### Your objective
Go through the records and give the number of lines that include "camión", with nothing else.

### Data extracts
^^^^^^^^^^^^^^^^

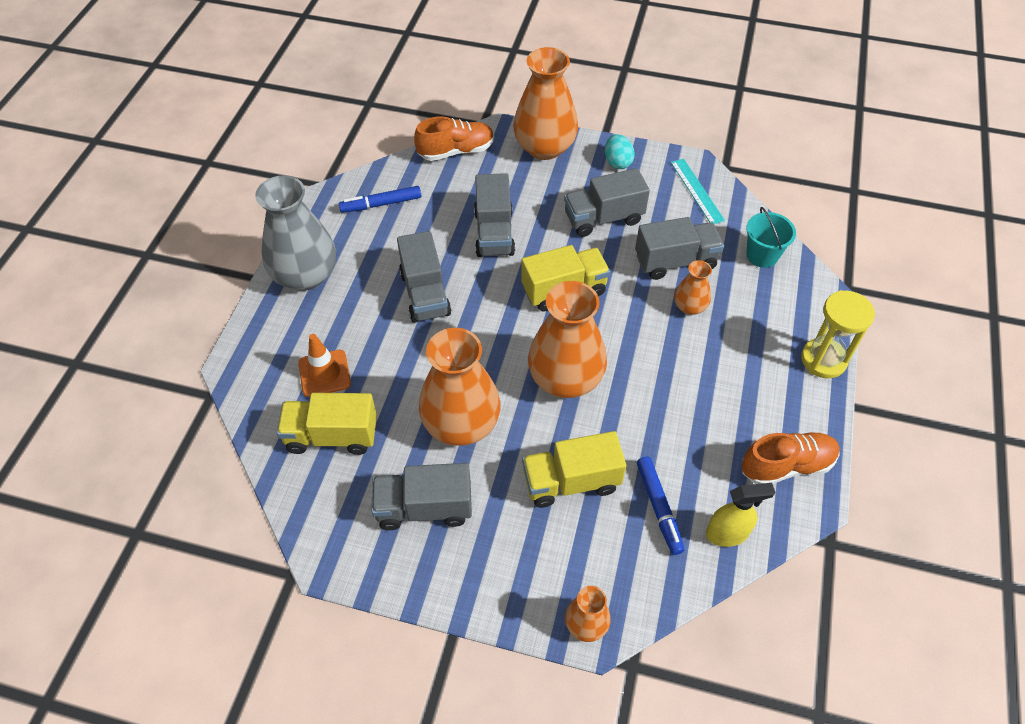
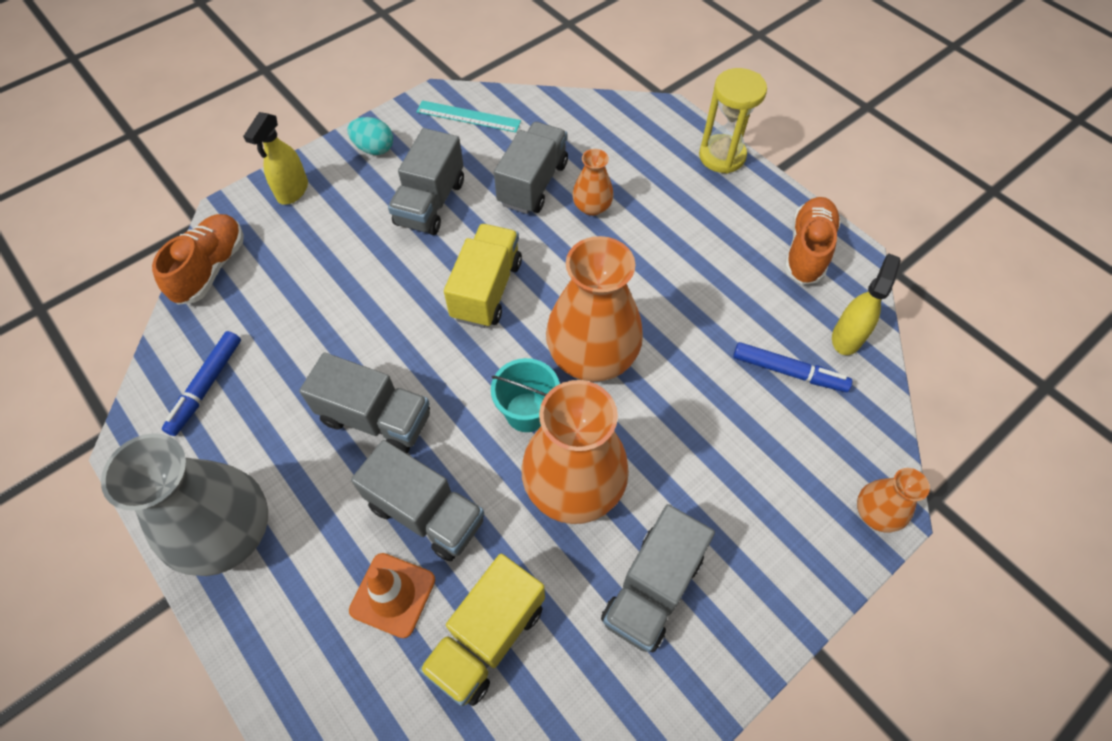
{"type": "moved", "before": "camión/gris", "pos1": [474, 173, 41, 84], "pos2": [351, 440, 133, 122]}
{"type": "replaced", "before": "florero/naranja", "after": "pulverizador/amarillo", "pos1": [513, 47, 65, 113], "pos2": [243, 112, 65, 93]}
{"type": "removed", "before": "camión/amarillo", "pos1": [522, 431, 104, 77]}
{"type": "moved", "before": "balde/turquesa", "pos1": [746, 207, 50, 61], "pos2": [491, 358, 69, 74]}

^^^^^^^^^^^^^^^^

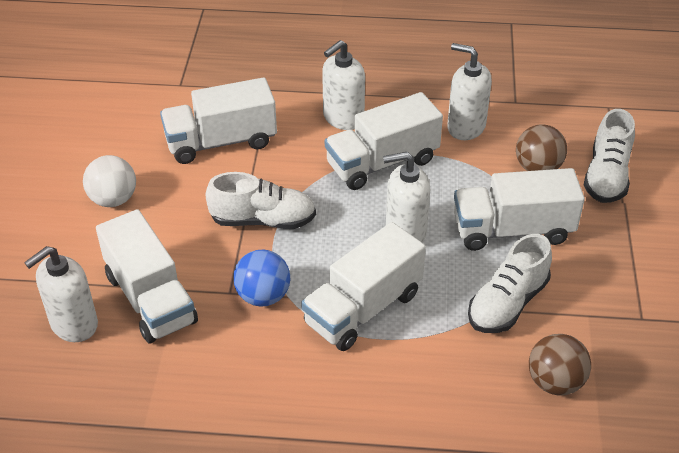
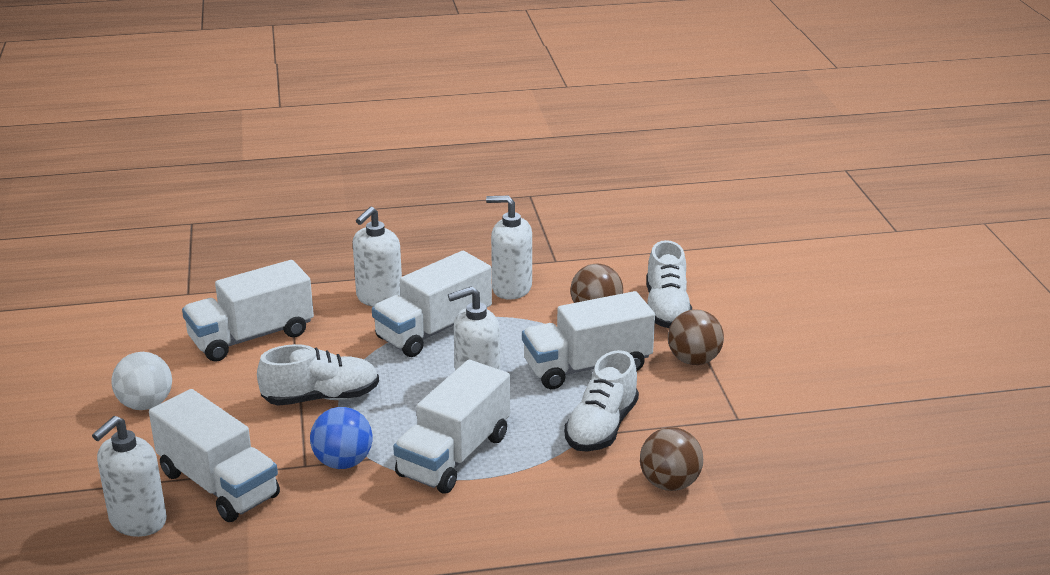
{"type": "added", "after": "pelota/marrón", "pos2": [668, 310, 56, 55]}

^^^^^^^^^^^^^^^^

### Solution for this problem
2